[RECORDS FOR THE EXERCISE]:
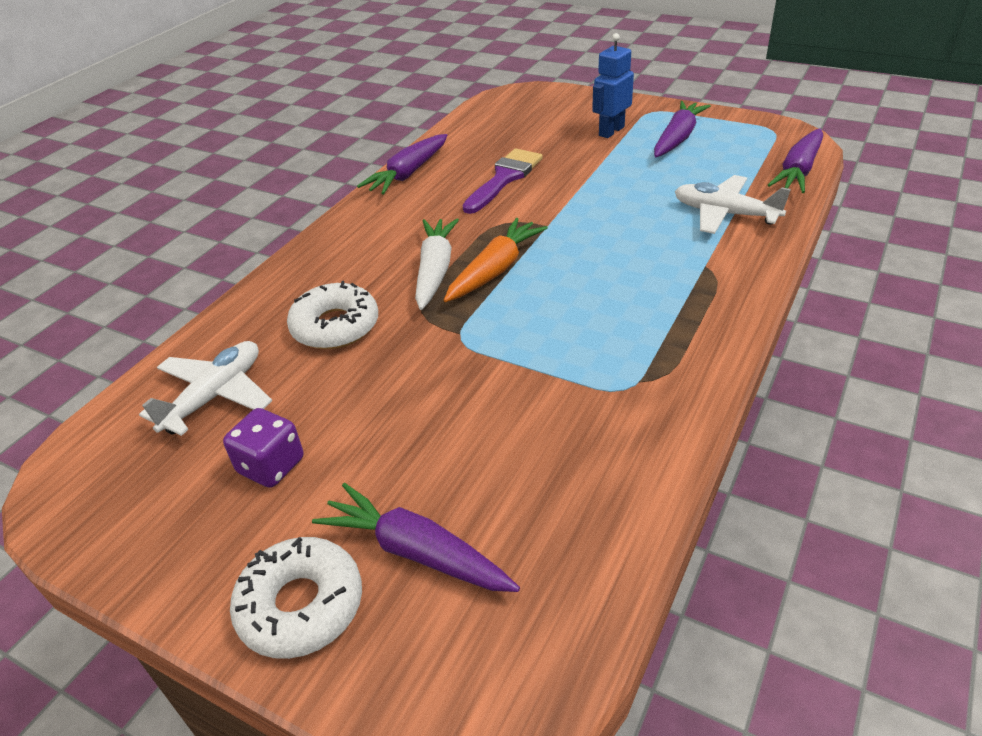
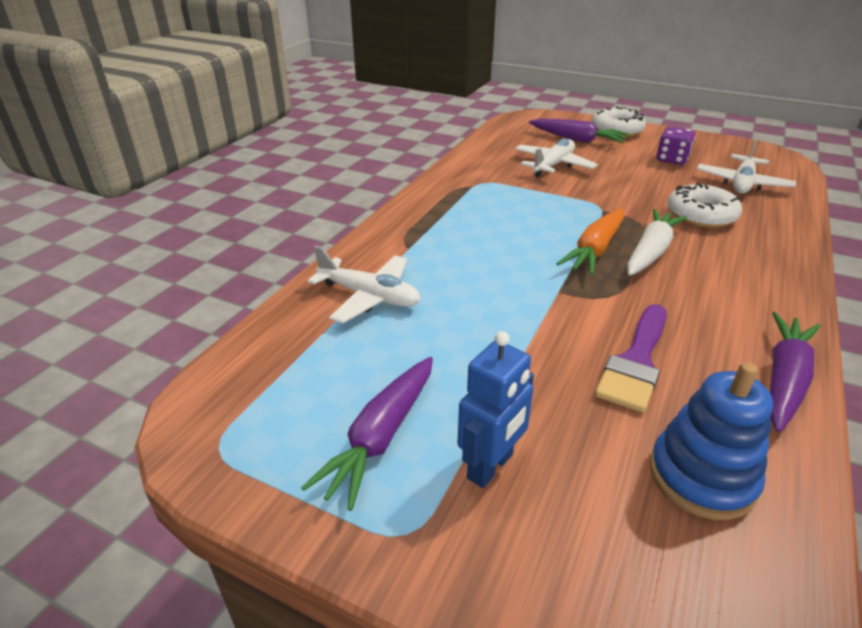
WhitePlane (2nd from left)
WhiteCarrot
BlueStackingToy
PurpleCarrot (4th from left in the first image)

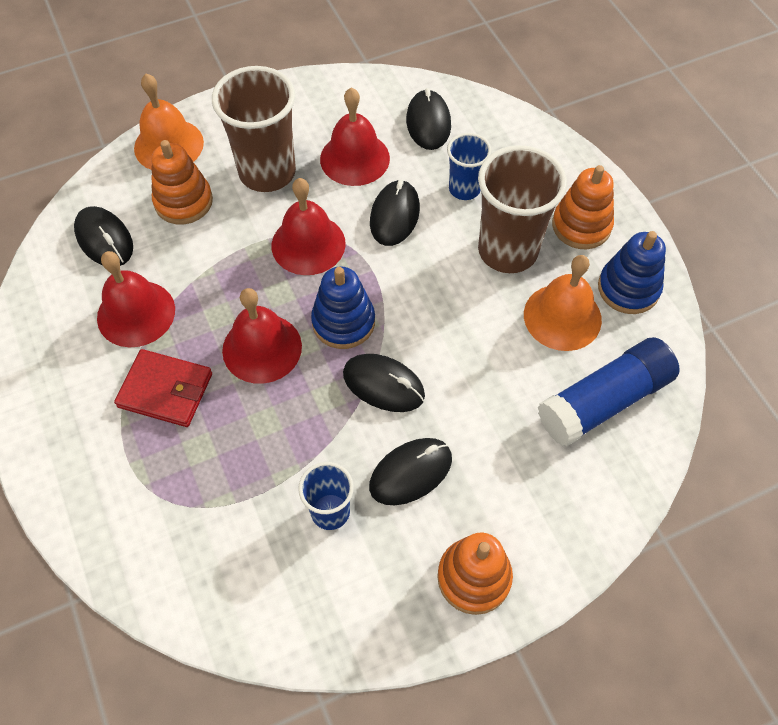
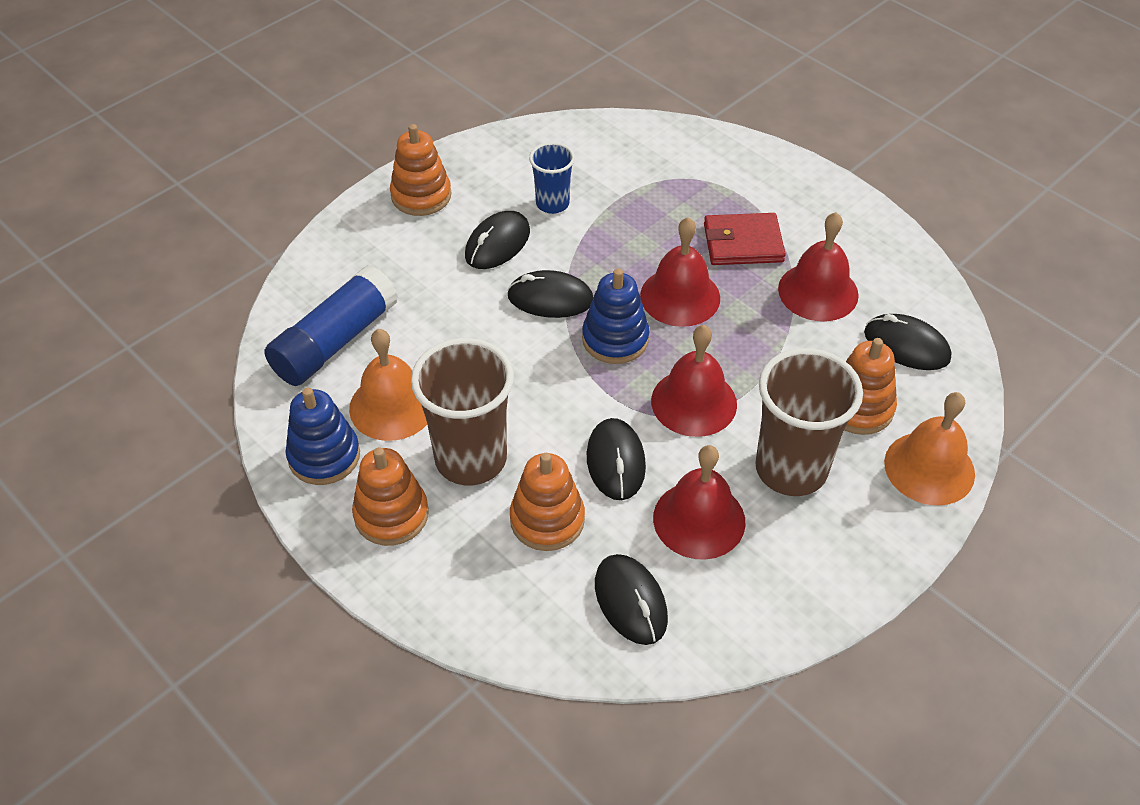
OrangeStackingToy (3rd from left)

[TASK OBJECTIVE]:
All of the entries must be reproduced exactly, with no pictures kept.

[OUTPUT FOR THIS EXERCISE]:
WhitePlane (2nd from left)
WhiteCarrot
BlueStackingToy
PurpleCarrot (4th from left in the first image)

OrangeStackingToy (3rd from left)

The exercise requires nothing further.